Data to process section start
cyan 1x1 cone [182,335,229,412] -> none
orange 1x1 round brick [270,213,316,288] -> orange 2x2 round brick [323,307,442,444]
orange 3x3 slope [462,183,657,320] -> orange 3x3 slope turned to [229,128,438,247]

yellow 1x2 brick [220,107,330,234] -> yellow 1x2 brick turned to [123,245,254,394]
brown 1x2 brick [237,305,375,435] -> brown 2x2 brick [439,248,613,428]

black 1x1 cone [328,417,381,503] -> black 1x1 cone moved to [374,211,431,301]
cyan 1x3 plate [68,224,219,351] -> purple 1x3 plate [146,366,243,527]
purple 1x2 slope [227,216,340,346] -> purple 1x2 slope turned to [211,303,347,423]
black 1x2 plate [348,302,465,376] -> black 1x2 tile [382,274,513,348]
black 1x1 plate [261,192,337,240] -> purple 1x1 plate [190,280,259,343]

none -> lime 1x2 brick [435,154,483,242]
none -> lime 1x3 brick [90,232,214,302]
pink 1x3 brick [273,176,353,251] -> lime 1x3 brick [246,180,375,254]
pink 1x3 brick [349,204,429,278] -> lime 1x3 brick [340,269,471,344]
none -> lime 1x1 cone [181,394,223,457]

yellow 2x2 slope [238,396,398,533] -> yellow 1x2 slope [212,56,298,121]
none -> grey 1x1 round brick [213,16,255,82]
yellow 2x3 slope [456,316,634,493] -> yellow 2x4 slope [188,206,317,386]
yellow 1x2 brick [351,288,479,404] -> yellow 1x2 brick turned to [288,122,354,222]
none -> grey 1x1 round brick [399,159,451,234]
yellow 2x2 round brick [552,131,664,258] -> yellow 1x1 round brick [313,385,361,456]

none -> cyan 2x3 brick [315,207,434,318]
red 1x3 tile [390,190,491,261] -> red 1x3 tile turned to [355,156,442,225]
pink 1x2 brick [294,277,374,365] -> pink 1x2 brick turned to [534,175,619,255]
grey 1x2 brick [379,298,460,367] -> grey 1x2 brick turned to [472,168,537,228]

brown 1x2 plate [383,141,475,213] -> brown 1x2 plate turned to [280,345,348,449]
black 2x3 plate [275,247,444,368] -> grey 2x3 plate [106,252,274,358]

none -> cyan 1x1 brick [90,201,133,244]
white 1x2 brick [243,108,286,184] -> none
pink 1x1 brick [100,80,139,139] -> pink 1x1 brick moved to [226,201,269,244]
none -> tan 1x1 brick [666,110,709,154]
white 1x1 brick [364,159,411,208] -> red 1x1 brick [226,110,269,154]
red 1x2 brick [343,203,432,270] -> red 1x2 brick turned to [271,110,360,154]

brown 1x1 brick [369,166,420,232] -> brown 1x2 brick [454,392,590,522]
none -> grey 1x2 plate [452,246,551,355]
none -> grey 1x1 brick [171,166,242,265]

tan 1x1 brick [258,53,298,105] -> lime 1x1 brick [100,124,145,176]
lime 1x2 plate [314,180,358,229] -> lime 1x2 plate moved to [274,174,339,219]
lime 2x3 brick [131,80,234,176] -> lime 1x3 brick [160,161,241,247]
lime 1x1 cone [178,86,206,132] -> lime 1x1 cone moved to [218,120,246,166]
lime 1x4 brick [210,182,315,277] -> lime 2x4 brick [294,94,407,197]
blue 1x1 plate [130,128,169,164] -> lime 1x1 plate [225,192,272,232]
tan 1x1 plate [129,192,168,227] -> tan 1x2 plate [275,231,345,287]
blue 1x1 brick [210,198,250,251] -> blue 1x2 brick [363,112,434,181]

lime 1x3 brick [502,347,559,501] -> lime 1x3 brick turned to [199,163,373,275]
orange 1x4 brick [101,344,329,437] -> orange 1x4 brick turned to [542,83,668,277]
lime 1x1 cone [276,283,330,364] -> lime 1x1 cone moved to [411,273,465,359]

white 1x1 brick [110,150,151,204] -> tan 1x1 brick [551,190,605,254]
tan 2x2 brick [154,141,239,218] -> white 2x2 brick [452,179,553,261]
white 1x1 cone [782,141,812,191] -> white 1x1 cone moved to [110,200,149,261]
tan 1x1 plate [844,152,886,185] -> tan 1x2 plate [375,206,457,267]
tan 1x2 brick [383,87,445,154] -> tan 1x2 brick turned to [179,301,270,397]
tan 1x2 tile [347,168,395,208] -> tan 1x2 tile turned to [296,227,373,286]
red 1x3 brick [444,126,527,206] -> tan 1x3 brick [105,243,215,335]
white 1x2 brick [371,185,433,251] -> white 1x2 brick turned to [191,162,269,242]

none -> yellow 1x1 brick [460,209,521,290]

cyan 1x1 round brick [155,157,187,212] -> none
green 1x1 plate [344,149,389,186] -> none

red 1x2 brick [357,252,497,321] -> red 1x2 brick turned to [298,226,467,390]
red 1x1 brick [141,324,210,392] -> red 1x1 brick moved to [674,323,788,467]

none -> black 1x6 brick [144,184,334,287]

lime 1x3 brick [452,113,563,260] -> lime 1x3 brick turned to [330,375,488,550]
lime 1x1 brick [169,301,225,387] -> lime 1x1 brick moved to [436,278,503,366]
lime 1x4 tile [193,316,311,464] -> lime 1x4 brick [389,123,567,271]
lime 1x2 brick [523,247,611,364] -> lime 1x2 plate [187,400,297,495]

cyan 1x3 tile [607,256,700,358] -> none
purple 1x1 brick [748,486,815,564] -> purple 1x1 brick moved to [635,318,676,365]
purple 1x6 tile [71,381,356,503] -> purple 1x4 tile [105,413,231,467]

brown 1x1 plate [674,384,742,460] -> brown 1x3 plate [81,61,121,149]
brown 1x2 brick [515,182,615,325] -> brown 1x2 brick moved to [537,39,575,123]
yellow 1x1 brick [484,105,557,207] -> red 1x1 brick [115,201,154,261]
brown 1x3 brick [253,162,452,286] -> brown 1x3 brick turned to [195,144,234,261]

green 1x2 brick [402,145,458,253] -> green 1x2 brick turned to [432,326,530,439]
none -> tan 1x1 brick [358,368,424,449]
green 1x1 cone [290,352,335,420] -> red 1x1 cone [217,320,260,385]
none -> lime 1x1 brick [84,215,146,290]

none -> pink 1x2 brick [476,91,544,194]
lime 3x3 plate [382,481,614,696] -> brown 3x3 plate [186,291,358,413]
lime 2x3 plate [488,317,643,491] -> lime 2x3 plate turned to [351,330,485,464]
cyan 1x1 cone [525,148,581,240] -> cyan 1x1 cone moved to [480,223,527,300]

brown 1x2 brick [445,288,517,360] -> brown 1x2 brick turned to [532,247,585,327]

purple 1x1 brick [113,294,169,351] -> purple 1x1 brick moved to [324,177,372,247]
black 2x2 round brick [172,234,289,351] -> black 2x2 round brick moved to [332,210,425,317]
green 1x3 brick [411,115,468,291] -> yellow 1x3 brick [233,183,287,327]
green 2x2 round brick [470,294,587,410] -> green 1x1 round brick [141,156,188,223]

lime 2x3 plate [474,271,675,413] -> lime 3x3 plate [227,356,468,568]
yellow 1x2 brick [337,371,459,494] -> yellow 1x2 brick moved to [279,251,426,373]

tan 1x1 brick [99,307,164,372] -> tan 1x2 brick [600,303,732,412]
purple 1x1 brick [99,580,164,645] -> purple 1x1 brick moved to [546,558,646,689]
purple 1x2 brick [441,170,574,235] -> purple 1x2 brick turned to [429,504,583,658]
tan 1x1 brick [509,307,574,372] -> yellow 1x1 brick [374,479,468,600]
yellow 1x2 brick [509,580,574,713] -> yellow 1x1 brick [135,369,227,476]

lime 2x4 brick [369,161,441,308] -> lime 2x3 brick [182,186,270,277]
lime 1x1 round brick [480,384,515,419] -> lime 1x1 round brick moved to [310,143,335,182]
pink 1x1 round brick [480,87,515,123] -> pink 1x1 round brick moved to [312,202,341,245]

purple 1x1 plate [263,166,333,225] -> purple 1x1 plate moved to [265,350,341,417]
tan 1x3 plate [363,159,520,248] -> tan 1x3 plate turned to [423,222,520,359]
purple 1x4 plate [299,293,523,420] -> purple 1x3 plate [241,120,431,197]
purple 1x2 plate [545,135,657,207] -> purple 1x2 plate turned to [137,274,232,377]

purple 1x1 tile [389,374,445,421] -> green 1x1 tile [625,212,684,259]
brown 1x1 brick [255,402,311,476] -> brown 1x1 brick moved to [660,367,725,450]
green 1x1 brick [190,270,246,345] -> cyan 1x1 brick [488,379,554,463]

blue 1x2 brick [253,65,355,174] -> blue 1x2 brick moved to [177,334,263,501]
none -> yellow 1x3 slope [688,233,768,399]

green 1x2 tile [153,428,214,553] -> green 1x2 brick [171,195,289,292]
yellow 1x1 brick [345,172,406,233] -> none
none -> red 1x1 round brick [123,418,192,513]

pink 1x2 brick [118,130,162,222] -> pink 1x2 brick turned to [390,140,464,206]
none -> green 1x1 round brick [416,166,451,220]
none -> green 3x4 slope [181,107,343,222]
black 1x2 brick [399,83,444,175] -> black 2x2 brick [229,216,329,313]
Data to process section end
### What this task involves
In the records above, find the line with "black 2x2 round brick [172,234,289,351]"; write out exactly that line and each one after it, stopping after the line with "none -> green 1x1".

### Response area
black 2x2 round brick [172,234,289,351] -> black 2x2 round brick moved to [332,210,425,317]
green 1x3 brick [411,115,468,291] -> yellow 1x3 brick [233,183,287,327]
green 2x2 round brick [470,294,587,410] -> green 1x1 round brick [141,156,188,223]

lime 2x3 plate [474,271,675,413] -> lime 3x3 plate [227,356,468,568]
yellow 1x2 brick [337,371,459,494] -> yellow 1x2 brick moved to [279,251,426,373]

tan 1x1 brick [99,307,164,372] -> tan 1x2 brick [600,303,732,412]
purple 1x1 brick [99,580,164,645] -> purple 1x1 brick moved to [546,558,646,689]
purple 1x2 brick [441,170,574,235] -> purple 1x2 brick turned to [429,504,583,658]
tan 1x1 brick [509,307,574,372] -> yellow 1x1 brick [374,479,468,600]
yellow 1x2 brick [509,580,574,713] -> yellow 1x1 brick [135,369,227,476]

lime 2x4 brick [369,161,441,308] -> lime 2x3 brick [182,186,270,277]
lime 1x1 round brick [480,384,515,419] -> lime 1x1 round brick moved to [310,143,335,182]
pink 1x1 round brick [480,87,515,123] -> pink 1x1 round brick moved to [312,202,341,245]

purple 1x1 plate [263,166,333,225] -> purple 1x1 plate moved to [265,350,341,417]
tan 1x3 plate [363,159,520,248] -> tan 1x3 plate turned to [423,222,520,359]
purple 1x4 plate [299,293,523,420] -> purple 1x3 plate [241,120,431,197]
purple 1x2 plate [545,135,657,207] -> purple 1x2 plate turned to [137,274,232,377]

purple 1x1 tile [389,374,445,421] -> green 1x1 tile [625,212,684,259]
brown 1x1 brick [255,402,311,476] -> brown 1x1 brick moved to [660,367,725,450]
green 1x1 brick [190,270,246,345] -> cyan 1x1 brick [488,379,554,463]

blue 1x2 brick [253,65,355,174] -> blue 1x2 brick moved to [177,334,263,501]
none -> yellow 1x3 slope [688,233,768,399]

green 1x2 tile [153,428,214,553] -> green 1x2 brick [171,195,289,292]
yellow 1x1 brick [345,172,406,233] -> none
none -> red 1x1 round brick [123,418,192,513]

pink 1x2 brick [118,130,162,222] -> pink 1x2 brick turned to [390,140,464,206]
none -> green 1x1 round brick [416,166,451,220]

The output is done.